Object correspondence data
---

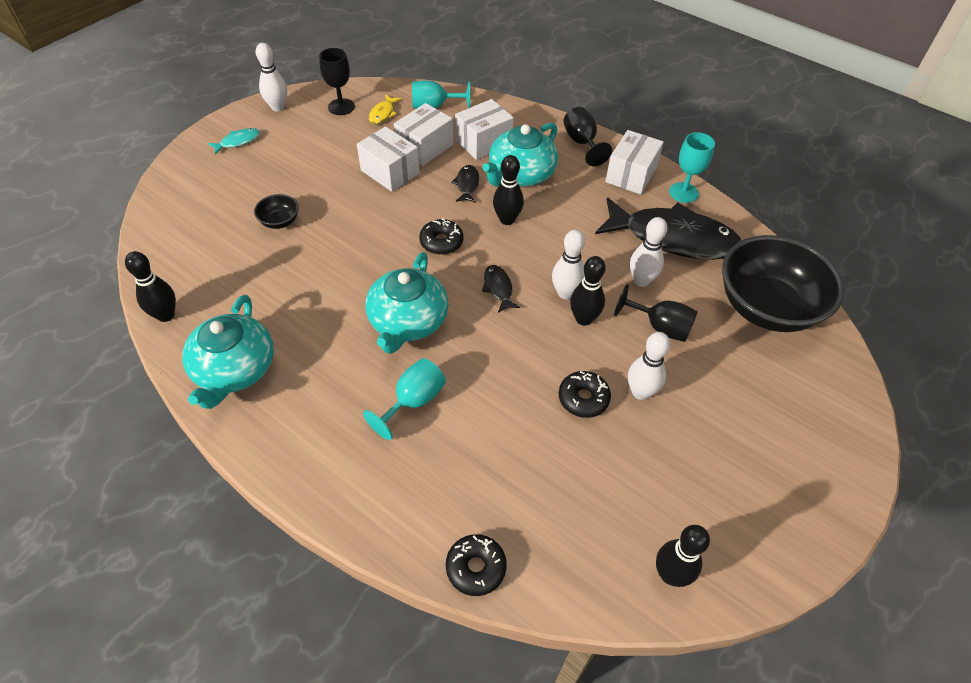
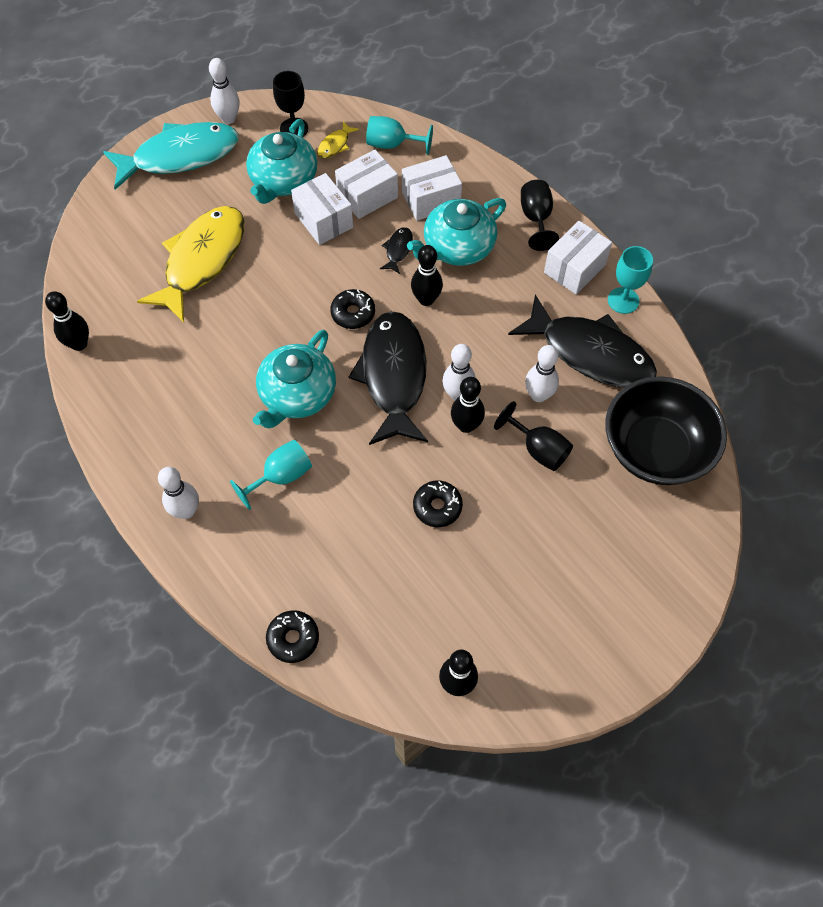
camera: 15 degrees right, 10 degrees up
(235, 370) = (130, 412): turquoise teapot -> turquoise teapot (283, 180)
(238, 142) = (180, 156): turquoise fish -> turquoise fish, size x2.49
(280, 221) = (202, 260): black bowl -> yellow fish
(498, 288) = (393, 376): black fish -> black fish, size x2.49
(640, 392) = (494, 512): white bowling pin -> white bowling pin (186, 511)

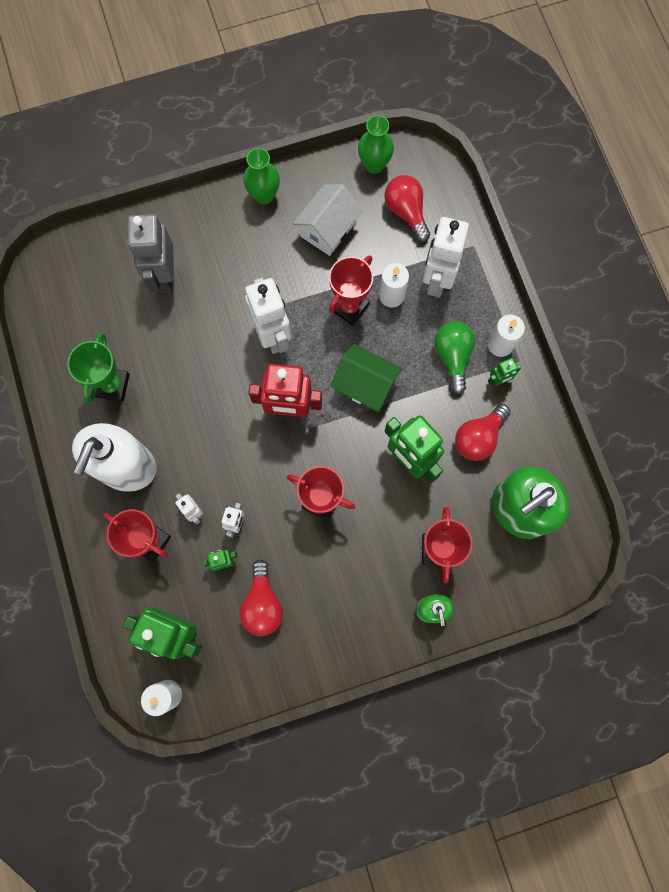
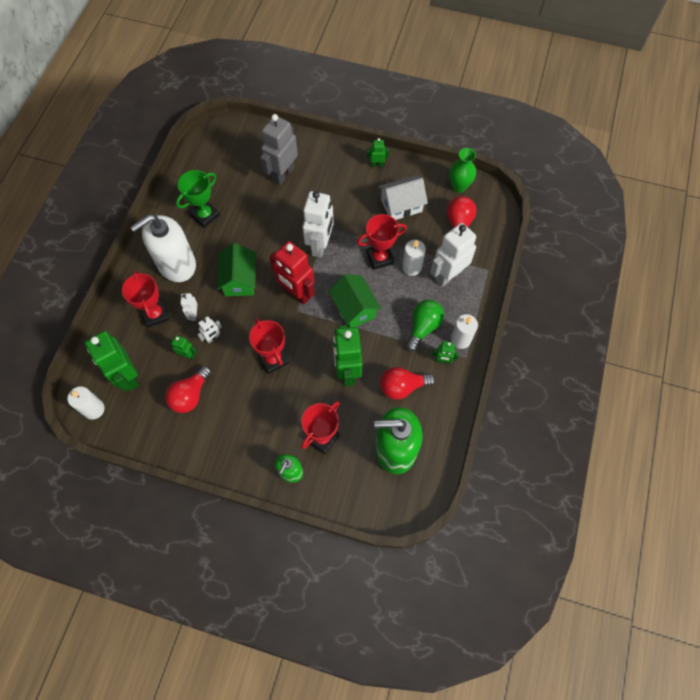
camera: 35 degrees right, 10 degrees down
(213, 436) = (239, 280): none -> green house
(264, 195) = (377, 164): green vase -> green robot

---

YOUR INSTRUCTIONS
Output all of the records exactly as they appear above, but not the pictures.

RESPONSE FOR THIS EXERCISE
camera: 15 degrees right, 10 degrees up
(235, 370) = (130, 412): turquoise teapot -> turquoise teapot (283, 180)
(238, 142) = (180, 156): turquoise fish -> turquoise fish, size x2.49
(280, 221) = (202, 260): black bowl -> yellow fish
(498, 288) = (393, 376): black fish -> black fish, size x2.49
(640, 392) = (494, 512): white bowling pin -> white bowling pin (186, 511)

camera: 35 degrees right, 10 degrees down
(213, 436) = (239, 280): none -> green house
(264, 195) = (377, 164): green vase -> green robot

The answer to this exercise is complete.